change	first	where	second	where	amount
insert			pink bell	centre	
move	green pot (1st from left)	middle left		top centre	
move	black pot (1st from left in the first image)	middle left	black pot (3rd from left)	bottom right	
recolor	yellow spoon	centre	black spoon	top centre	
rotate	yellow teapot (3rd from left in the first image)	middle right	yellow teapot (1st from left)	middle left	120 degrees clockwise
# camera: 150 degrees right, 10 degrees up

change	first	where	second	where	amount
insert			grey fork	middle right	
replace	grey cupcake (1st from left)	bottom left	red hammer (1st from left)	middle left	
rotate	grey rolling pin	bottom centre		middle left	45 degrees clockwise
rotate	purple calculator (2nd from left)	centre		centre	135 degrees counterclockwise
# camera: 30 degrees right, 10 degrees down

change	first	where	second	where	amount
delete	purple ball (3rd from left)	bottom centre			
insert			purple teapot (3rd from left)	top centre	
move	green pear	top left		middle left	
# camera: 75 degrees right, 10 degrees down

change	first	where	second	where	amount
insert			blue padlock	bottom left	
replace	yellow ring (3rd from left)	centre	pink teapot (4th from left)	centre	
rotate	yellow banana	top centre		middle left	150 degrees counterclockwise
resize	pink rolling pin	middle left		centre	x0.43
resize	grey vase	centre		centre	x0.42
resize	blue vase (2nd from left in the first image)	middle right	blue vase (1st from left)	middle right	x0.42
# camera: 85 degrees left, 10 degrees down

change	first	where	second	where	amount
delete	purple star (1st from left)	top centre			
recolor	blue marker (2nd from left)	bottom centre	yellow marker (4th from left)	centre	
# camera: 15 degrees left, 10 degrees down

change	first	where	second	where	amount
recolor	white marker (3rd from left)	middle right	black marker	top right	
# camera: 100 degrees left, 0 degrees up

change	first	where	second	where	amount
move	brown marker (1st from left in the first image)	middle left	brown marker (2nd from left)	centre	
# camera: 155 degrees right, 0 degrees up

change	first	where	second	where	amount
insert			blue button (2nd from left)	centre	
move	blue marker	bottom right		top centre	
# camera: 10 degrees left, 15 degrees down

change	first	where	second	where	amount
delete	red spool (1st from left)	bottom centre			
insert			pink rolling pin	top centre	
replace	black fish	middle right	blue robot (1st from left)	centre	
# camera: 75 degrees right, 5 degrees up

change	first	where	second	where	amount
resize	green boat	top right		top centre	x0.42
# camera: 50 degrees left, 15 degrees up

* [Your task]:
Every line above needs to be repeated exactly as shown.

* [Finished exercise]:
change	first	where	second	where	amount
insert			pink bell	centre	
move	green pot (1st from left)	middle left		top centre	
move	black pot (1st from left in the first image)	middle left	black pot (3rd from left)	bottom right	
recolor	yellow spoon	centre	black spoon	top centre	
rotate	yellow teapot (3rd from left in the first image)	middle right	yellow teapot (1st from left)	middle left	120 degrees clockwise
# camera: 150 degrees right, 10 degrees up

change	first	where	second	where	amount
insert			grey fork	middle right	
replace	grey cupcake (1st from left)	bottom left	red hammer (1st from left)	middle left	
rotate	grey rolling pin	bottom centre		middle left	45 degrees clockwise
rotate	purple calculator (2nd from left)	centre		centre	135 degrees counterclockwise
# camera: 30 degrees right, 10 degrees down

change	first	where	second	where	amount
delete	purple ball (3rd from left)	bottom centre			
insert			purple teapot (3rd from left)	top centre	
move	green pear	top left		middle left	
# camera: 75 degrees right, 10 degrees down

change	first	where	second	where	amount
insert			blue padlock	bottom left	
replace	yellow ring (3rd from left)	centre	pink teapot (4th from left)	centre	
rotate	yellow banana	top centre		middle left	150 degrees counterclockwise
resize	pink rolling pin	middle left		centre	x0.43
resize	grey vase	centre		centre	x0.42
resize	blue vase (2nd from left in the first image)	middle right	blue vase (1st from left)	middle right	x0.42
# camera: 85 degrees left, 10 degrees down

change	first	where	second	where	amount
delete	purple star (1st from left)	top centre			
recolor	blue marker (2nd from left)	bottom centre	yellow marker (4th from left)	centre	
# camera: 15 degrees left, 10 degrees down

change	first	where	second	where	amount
recolor	white marker (3rd from left)	middle right	black marker	top right	
# camera: 100 degrees left, 0 degrees up

change	first	where	second	where	amount
move	brown marker (1st from left in the first image)	middle left	brown marker (2nd from left)	centre	
# camera: 155 degrees right, 0 degrees up

change	first	where	second	where	amount
insert			blue button (2nd from left)	centre	
move	blue marker	bottom right		top centre	
# camera: 10 degrees left, 15 degrees down

change	first	where	second	where	amount
delete	red spool (1st from left)	bottom centre			
insert			pink rolling pin	top centre	
replace	black fish	middle right	blue robot (1st from left)	centre	
# camera: 75 degrees right, 5 degrees up

change	first	where	second	where	amount
resize	green boat	top right		top centre	x0.42
# camera: 50 degrees left, 15 degrees up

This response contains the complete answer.